▸ EXERCISE DETAILS
Go line by line through the listing below and copy those that hold "none".

(INPUT RECORDS Opens)

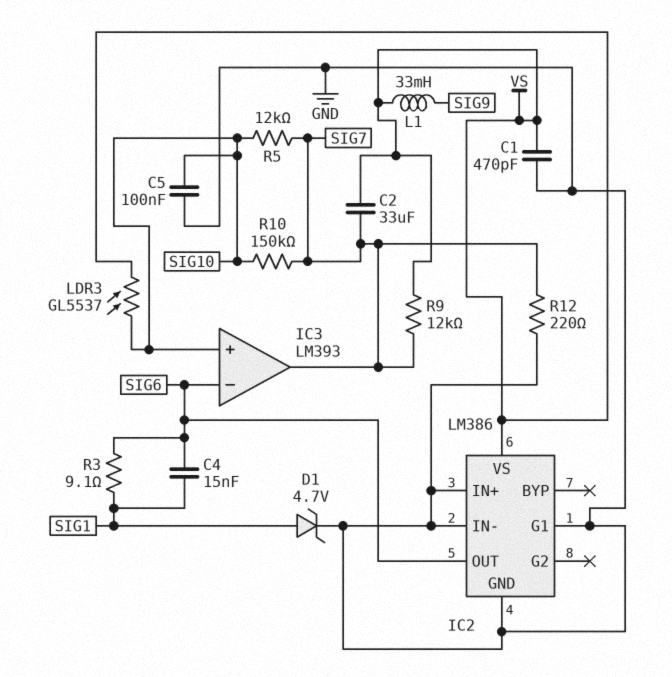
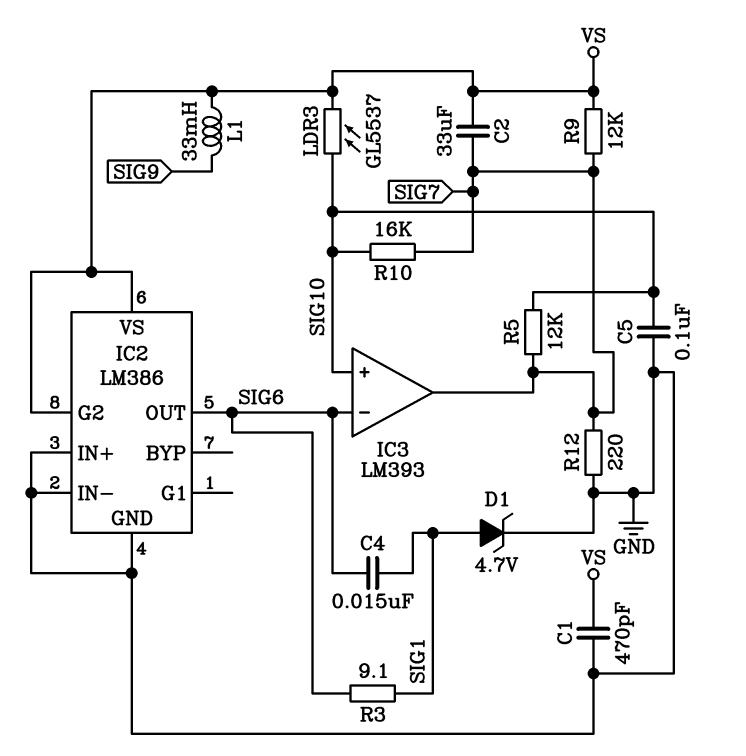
IC2 pin G1: GND -> none
IC2 pin G2: none -> VS
R10: 150k (SIG7, SIG10) -> 16k (SIG7, SIG10)

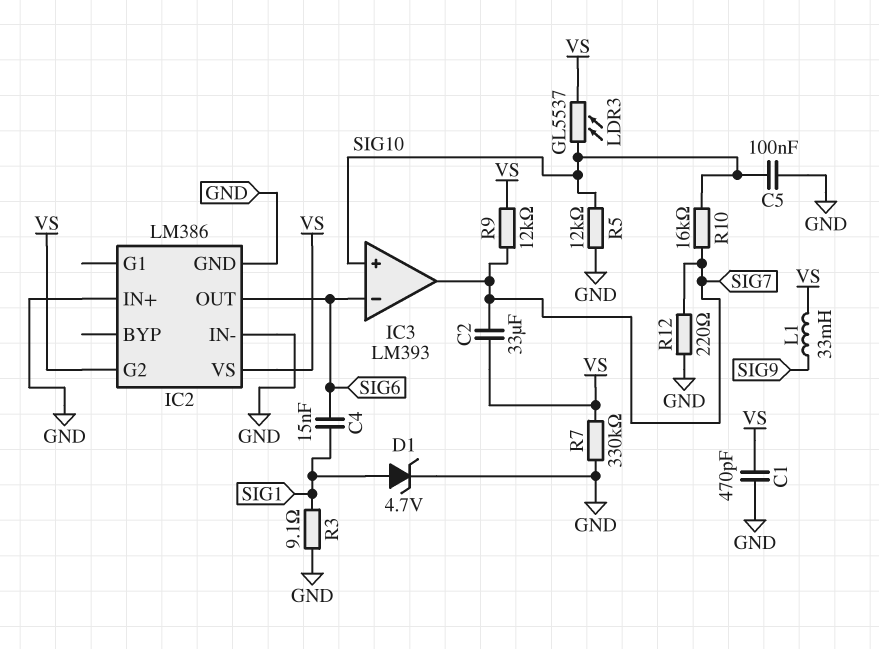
R3: 9.1 (SIG1, SIG6) -> 9.1 (GND, SIG1)
R5: 12k (SIG7, SIG10) -> 12k (GND, SIG10)
R7: none -> 330k (GND, VS)

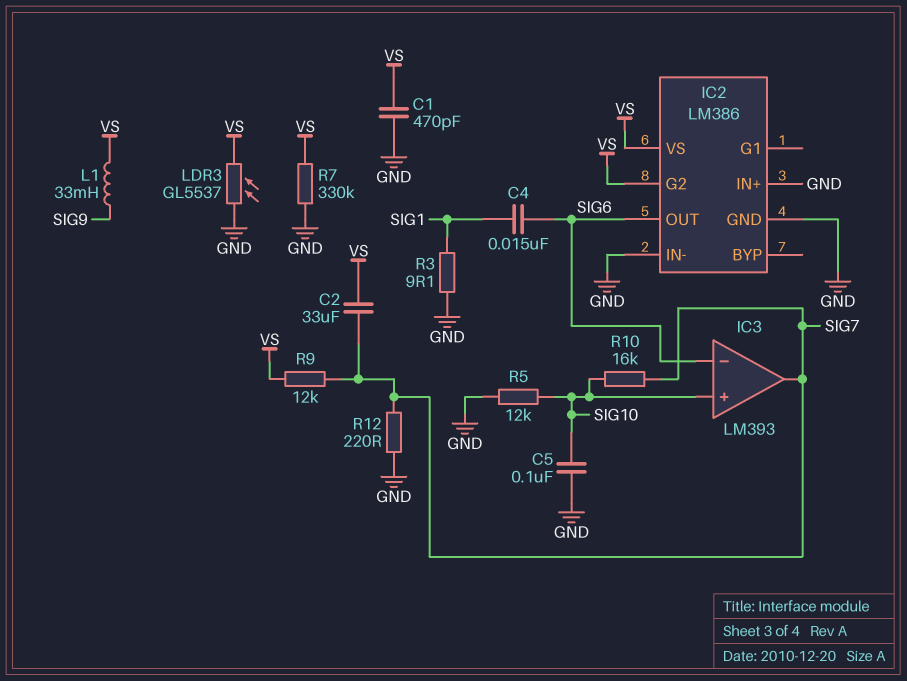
D1: zener 4.7V (A SIG1, K GND) -> none
LDR3: GL5537 (SIG10, VS) -> GL5537 (GND, VS)

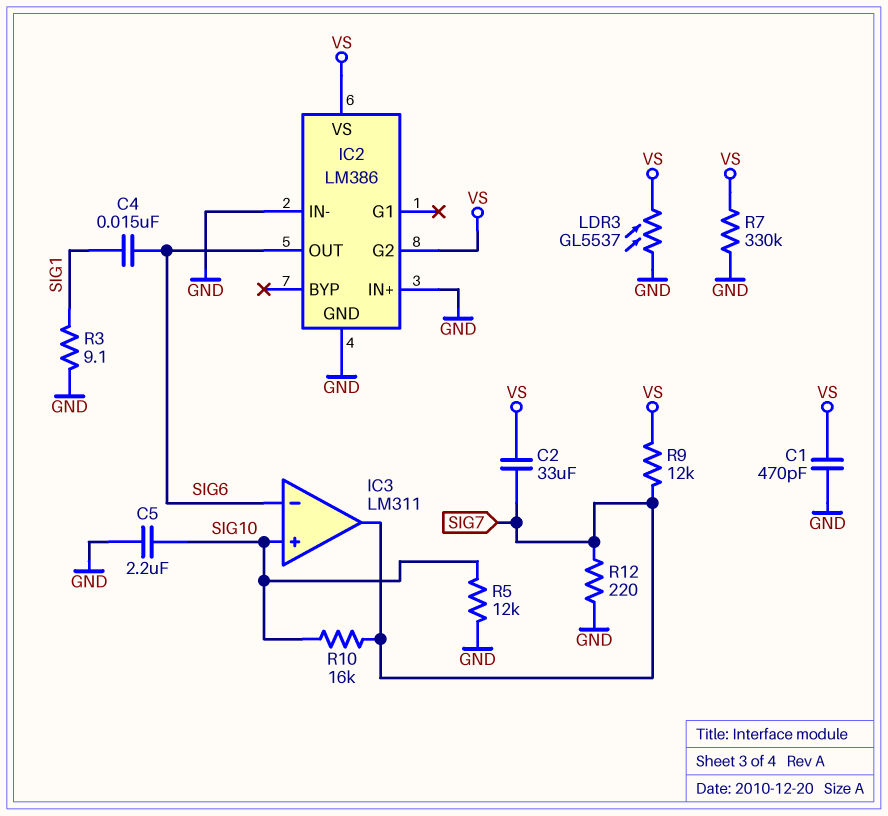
C5: 100nF (GND, SIG10) -> 2.2uF (GND, SIG10)
IC3: LM393 -> LM311
L1: 33mH (SIG9, VS) -> none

(INPUT RECORDS Closes)

▸ ANSWER FOR THIS EXERCISE
IC2 pin G1: GND -> none
IC2 pin G2: none -> VS
R7: none -> 330k (GND, VS)
D1: zener 4.7V (A SIG1, K GND) -> none
L1: 33mH (SIG9, VS) -> none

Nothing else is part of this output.